Recorded data:
________________________
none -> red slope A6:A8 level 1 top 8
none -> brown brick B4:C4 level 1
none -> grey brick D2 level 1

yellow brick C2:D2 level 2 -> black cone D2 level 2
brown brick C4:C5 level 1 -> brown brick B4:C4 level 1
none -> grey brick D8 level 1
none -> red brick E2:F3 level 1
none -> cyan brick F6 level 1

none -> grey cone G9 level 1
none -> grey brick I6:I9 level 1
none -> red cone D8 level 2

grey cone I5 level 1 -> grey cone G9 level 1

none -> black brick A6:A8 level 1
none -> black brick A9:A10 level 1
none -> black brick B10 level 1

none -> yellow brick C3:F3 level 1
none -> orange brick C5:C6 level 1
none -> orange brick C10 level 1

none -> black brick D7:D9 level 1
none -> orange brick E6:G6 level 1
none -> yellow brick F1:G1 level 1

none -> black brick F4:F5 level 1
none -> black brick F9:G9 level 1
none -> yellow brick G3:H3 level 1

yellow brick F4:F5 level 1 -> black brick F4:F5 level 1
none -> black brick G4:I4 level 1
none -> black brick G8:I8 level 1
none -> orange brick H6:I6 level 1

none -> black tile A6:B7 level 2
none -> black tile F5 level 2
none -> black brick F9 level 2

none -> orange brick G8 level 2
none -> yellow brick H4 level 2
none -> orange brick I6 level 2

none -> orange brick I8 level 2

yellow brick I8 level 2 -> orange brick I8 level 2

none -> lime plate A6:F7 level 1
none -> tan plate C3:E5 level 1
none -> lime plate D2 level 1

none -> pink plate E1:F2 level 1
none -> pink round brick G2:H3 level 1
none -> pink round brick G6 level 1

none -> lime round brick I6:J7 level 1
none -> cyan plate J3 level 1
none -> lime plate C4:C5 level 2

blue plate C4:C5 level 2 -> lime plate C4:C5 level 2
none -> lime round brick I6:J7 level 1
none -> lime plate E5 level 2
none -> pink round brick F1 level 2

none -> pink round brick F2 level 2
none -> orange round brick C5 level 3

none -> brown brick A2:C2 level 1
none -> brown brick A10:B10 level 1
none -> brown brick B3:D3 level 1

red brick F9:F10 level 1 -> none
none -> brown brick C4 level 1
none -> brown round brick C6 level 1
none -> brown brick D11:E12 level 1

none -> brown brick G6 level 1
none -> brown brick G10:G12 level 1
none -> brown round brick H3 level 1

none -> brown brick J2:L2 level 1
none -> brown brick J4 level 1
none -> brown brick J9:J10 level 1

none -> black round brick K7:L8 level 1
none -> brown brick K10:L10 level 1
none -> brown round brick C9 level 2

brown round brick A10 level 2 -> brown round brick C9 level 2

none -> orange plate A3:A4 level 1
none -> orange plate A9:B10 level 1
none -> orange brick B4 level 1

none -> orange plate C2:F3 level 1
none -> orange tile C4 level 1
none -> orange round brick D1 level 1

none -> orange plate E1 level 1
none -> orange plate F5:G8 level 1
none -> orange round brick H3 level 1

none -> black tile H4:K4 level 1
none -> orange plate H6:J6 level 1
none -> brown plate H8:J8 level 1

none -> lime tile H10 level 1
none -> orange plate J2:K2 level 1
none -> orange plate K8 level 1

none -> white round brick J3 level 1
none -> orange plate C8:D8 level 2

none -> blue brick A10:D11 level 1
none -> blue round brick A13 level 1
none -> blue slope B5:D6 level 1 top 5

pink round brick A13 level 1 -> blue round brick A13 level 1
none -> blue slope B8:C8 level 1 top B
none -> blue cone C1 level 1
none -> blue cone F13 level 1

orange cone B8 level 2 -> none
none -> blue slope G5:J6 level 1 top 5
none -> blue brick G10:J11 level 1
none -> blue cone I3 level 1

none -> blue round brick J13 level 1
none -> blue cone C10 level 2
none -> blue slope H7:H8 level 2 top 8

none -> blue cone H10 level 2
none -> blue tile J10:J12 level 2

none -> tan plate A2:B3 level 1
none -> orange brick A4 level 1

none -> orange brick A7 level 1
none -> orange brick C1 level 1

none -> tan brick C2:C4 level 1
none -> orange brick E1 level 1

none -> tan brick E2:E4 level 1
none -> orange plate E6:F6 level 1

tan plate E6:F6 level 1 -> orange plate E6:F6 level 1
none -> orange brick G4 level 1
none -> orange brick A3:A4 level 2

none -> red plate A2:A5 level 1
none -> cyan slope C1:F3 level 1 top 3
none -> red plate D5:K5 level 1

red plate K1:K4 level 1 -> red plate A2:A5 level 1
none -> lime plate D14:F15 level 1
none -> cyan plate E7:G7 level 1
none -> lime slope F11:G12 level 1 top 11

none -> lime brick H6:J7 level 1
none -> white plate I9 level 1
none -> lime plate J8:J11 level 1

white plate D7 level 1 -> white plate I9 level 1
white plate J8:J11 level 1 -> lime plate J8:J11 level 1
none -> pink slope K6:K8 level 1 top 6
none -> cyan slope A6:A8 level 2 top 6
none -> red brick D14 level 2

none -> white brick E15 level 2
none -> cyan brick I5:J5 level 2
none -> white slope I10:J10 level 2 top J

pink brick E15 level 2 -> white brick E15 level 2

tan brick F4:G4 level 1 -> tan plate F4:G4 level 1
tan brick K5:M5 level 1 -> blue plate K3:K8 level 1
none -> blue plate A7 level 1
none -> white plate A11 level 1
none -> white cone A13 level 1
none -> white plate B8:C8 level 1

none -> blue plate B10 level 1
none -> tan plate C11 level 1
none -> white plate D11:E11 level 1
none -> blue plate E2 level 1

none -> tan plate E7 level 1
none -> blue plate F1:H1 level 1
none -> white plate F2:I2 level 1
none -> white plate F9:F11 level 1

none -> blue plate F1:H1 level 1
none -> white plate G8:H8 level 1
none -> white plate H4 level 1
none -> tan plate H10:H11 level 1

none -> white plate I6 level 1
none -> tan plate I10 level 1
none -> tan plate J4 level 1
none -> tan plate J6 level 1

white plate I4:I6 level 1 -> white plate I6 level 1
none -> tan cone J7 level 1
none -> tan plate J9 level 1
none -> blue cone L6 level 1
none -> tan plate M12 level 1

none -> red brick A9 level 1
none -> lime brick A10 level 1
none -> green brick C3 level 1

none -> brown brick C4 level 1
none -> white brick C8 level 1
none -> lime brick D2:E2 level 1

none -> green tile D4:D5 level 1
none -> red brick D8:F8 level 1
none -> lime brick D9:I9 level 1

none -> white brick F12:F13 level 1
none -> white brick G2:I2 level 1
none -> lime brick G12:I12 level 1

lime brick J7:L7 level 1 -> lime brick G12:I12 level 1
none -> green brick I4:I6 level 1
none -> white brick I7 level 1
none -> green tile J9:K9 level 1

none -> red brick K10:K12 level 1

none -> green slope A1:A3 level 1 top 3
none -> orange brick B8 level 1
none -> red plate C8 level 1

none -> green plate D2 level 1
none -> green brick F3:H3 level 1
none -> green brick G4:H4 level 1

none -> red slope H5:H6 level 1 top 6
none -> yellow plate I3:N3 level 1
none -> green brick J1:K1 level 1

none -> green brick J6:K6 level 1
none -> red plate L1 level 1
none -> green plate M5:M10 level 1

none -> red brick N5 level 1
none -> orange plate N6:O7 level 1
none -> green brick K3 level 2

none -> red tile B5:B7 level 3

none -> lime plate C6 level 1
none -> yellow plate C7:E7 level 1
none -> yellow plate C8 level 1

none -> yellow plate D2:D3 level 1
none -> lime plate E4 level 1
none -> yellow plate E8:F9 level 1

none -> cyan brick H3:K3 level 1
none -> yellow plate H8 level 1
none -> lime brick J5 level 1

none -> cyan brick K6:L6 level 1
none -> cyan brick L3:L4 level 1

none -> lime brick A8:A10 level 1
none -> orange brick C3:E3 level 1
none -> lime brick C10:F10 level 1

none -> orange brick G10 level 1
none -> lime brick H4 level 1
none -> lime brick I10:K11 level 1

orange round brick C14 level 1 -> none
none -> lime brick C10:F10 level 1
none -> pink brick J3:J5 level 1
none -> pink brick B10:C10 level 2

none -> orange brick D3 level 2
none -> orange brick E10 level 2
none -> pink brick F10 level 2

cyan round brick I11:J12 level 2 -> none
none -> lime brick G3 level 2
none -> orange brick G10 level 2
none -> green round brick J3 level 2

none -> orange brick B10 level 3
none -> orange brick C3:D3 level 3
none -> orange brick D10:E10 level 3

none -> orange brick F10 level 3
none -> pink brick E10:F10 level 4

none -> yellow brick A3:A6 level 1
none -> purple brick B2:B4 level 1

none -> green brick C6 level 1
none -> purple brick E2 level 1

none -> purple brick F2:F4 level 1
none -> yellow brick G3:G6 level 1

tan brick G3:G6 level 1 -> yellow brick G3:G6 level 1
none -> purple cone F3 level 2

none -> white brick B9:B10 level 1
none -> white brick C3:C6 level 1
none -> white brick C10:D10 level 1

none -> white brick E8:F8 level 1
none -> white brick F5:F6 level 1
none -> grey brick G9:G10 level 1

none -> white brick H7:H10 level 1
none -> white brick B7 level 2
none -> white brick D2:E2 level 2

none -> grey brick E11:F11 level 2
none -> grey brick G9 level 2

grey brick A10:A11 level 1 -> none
________________________
Using the entries above, return each line in which the word "grey" occurs.

none -> grey brick D2 level 1
none -> grey brick D8 level 1
none -> grey cone G9 level 1
none -> grey brick I6:I9 level 1
grey cone I5 level 1 -> grey cone G9 level 1
none -> grey brick G9:G10 level 1
none -> grey brick E11:F11 level 2
none -> grey brick G9 level 2
grey brick A10:A11 level 1 -> none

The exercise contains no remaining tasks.